▸ **TASK TO CARRY OUT**:
Print the entries below exactly as they appear, from the first line up to and including the line with "none -> brown cone [583,102,665,195]". Do not print any pictures.

▸ **MATERIAL FOR THIS TASK**:
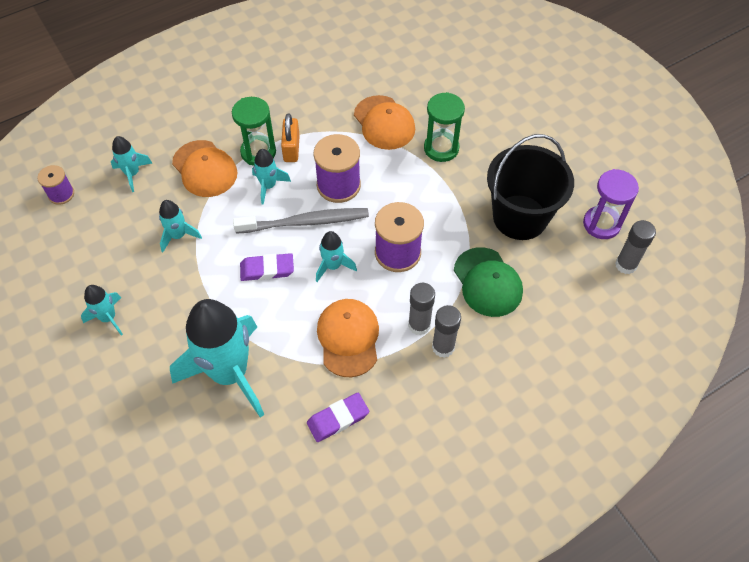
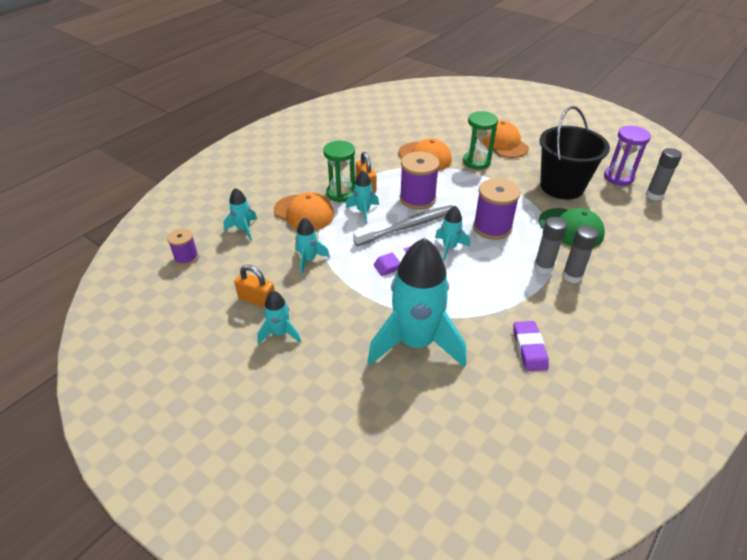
camera: 20 degrees left, 15 degrees down
purple eraser [307,393,369,442] -> purple eraser turned 45 degrees counterclockwise [513,321,549,371]
orange cap [317,299,379,377] -> orange cap moved to [482,120,529,158]
none -> orange padlock [234,265,275,308]

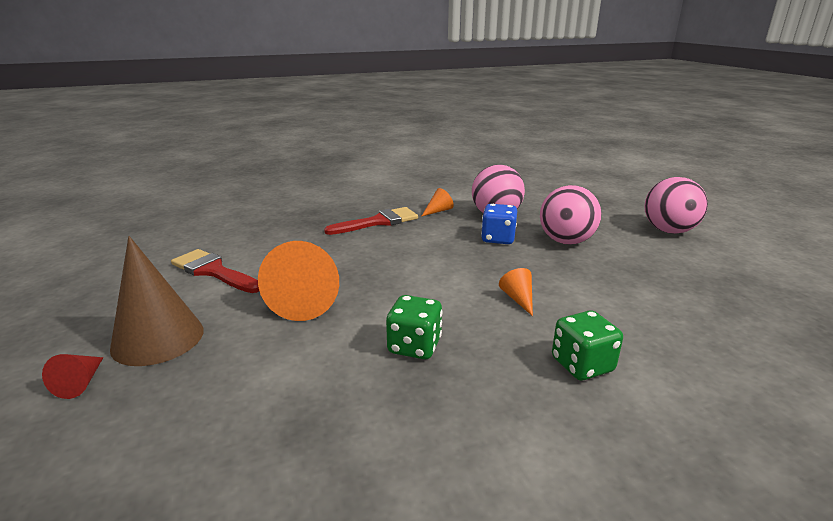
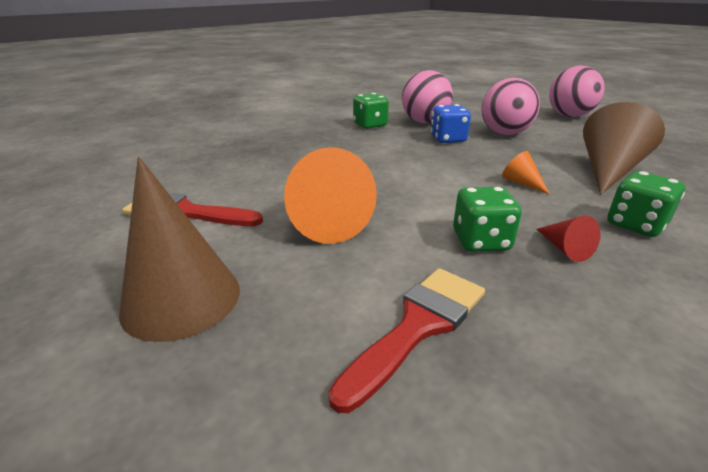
camera: 20 degrees left, 5 degrees up
red cone [42,354,103,399] -> red cone moved to [537,216,600,262]
red brush [324,207,418,235] -> red brush moved to [328,268,485,413]
orange cone [421,188,454,217] -> green dice [353,93,389,129]
none -> brown cone [583,102,665,195]

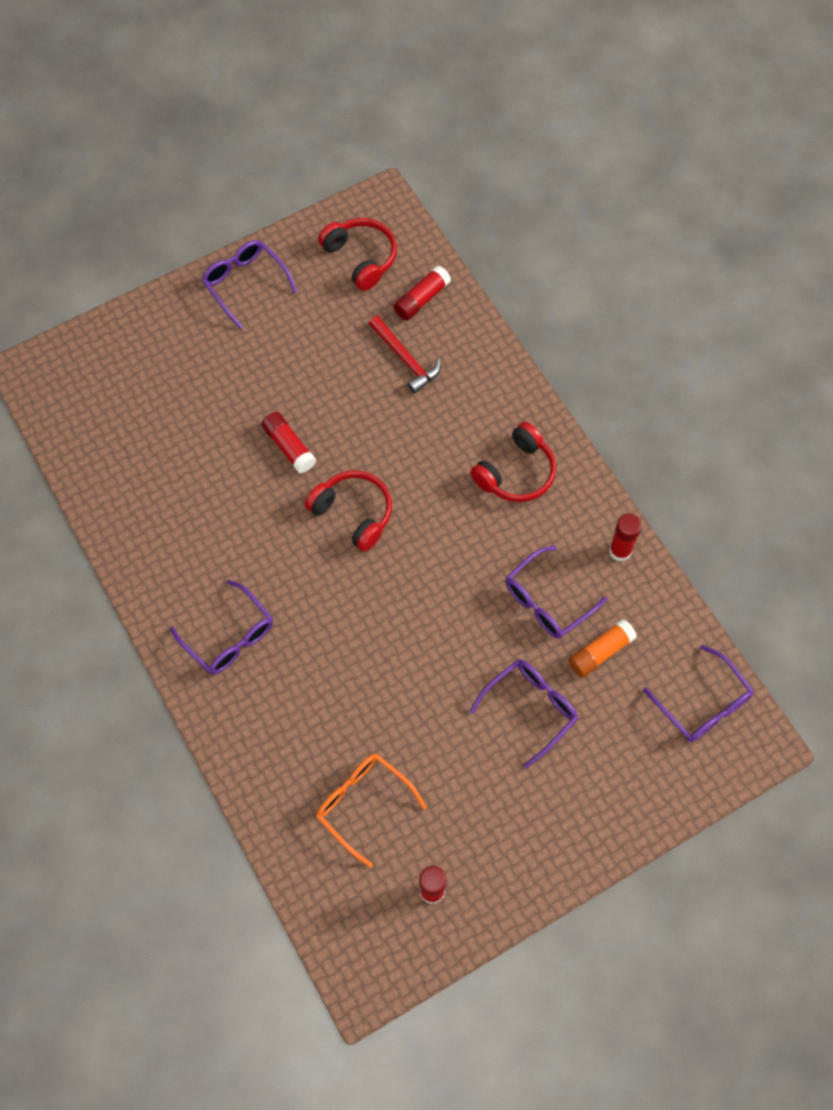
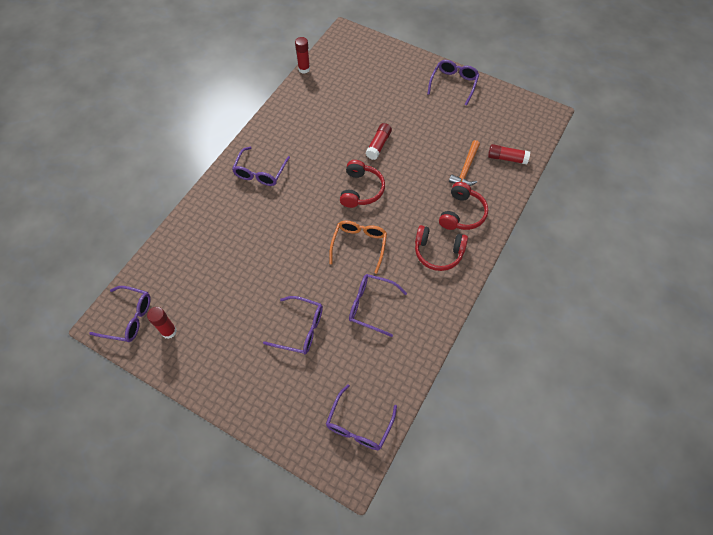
camera: 60 degrees right, 5 degrees down
orange glasses [316,754,427,868] -> orange glasses moved to [329,221,387,274]
red headphones [318,218,397,291] -> red headphones moved to [439,182,488,230]
red hammer [369,316,441,394] -> orange hammer [449,140,480,186]
orange glue stick [568,619,637,678] -> none
red glue stick [609,514,642,562] -> red glue stick moved to [295,37,310,73]
none -> purple glasses [89,286,151,342]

▸ **TASK OUTPUT**:
camera: 20 degrees left, 15 degrees down
purple eraser [307,393,369,442] -> purple eraser turned 45 degrees counterclockwise [513,321,549,371]
orange cap [317,299,379,377] -> orange cap moved to [482,120,529,158]
none -> orange padlock [234,265,275,308]

camera: 20 degrees left, 5 degrees up
red cone [42,354,103,399] -> red cone moved to [537,216,600,262]
red brush [324,207,418,235] -> red brush moved to [328,268,485,413]
orange cone [421,188,454,217] -> green dice [353,93,389,129]
none -> brown cone [583,102,665,195]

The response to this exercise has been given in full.